EXERCISE DETAILS:
An exact transcript is required of the lines below, from the one containing "(112, 277) = (900, 302): grey cactus -> none" through the very last; leave every picture out of it.

RECORD SET:

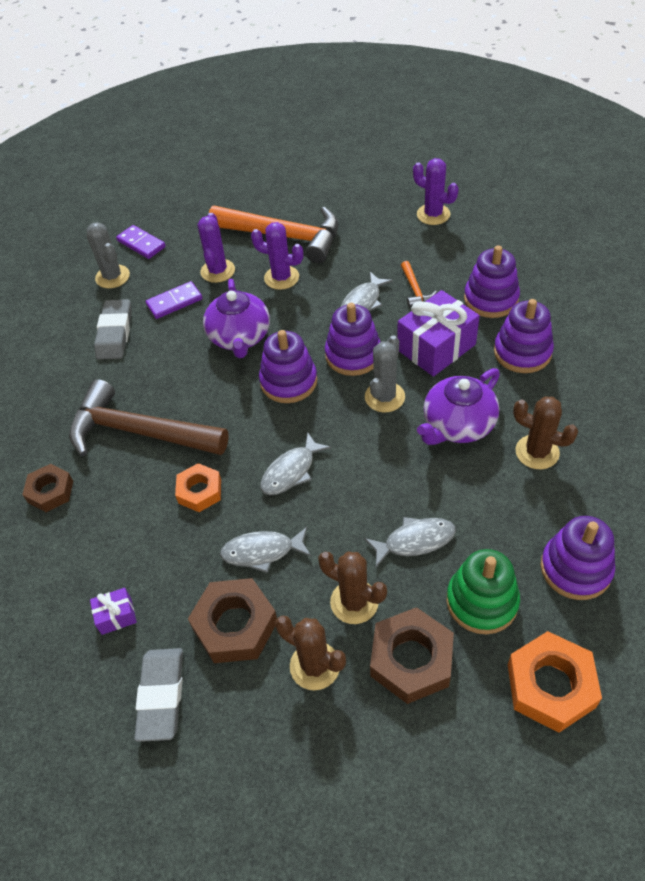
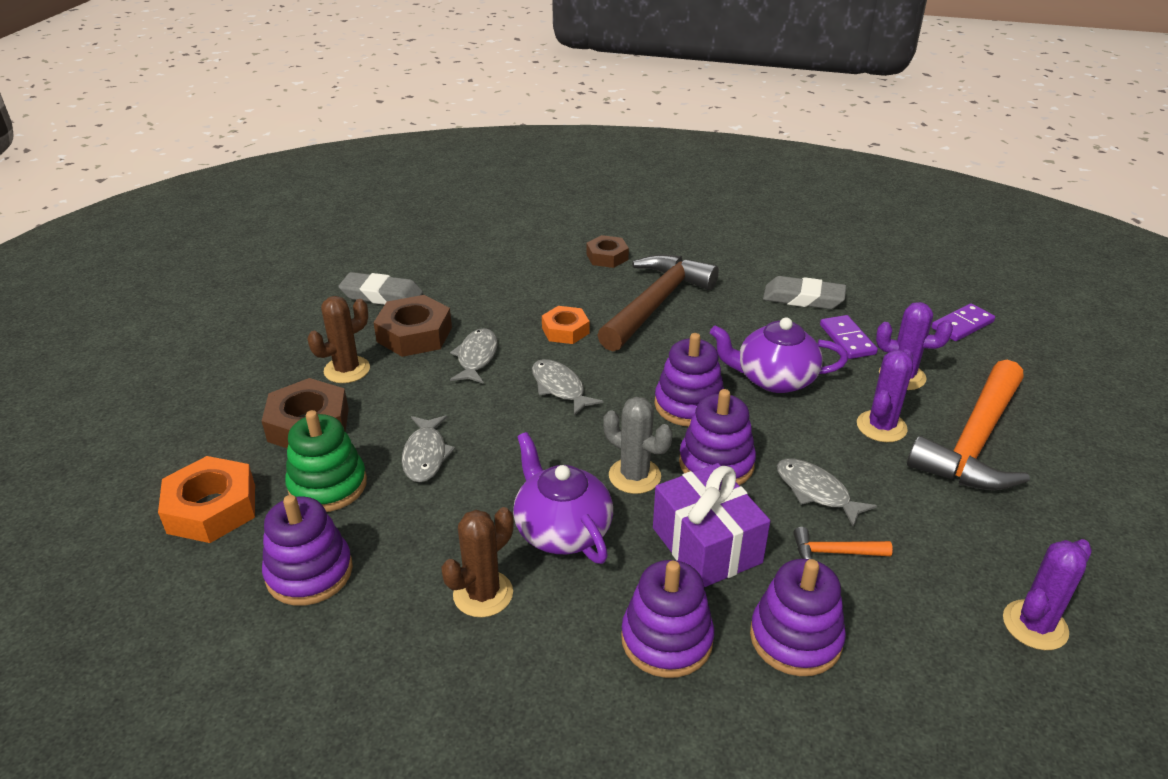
camera: 100 degrees right, 15 degrees down
(112, 277) = (900, 302): grey cactus -> none
(116, 616) = (464, 280): purple gift -> none
(354, 602) = (388, 402): brown cactus -> none

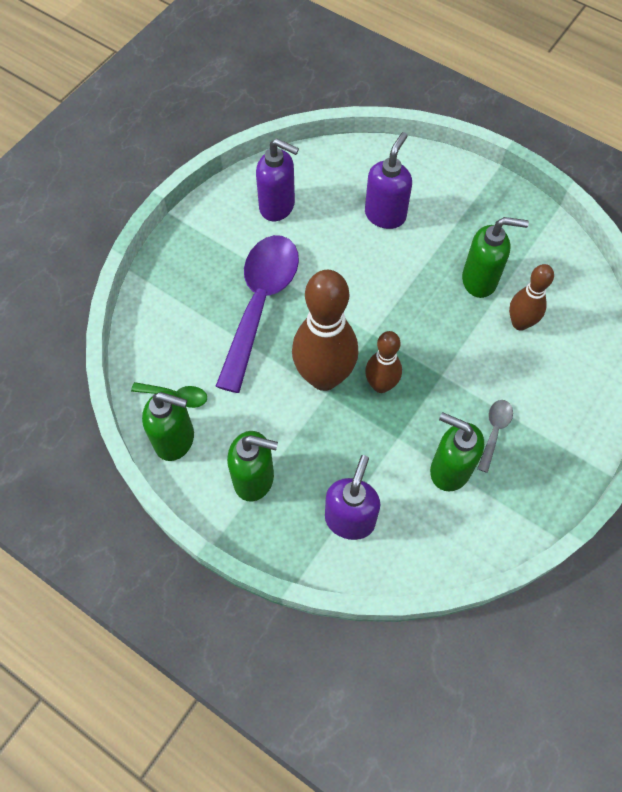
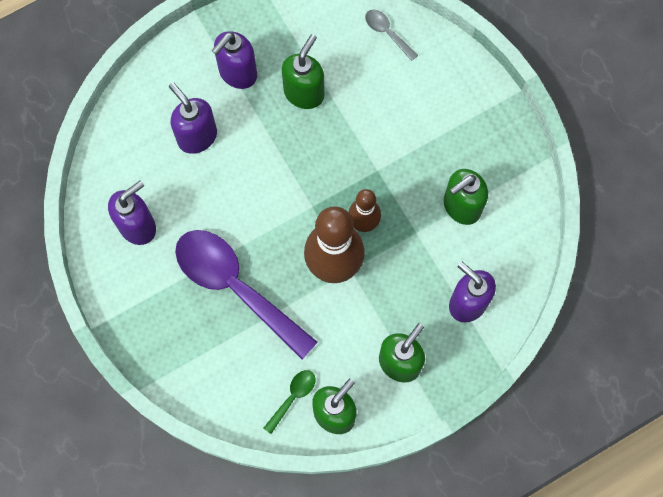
camera: 65 degrees left, 10 degrees up
(464, 220) = (237, 73): none -> purple soap dispenser
(494, 431) = (445, 156): grey spoon -> grey spoon (387, 33)
(520, 323) = (360, 83): brown bowling pin -> none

COMPLETED TASK:
(112, 277) = (900, 302): grey cactus -> none
(116, 616) = (464, 280): purple gift -> none
(354, 602) = (388, 402): brown cactus -> none

camera: 65 degrees left, 10 degrees up
(464, 220) = (237, 73): none -> purple soap dispenser
(494, 431) = (445, 156): grey spoon -> grey spoon (387, 33)
(520, 323) = (360, 83): brown bowling pin -> none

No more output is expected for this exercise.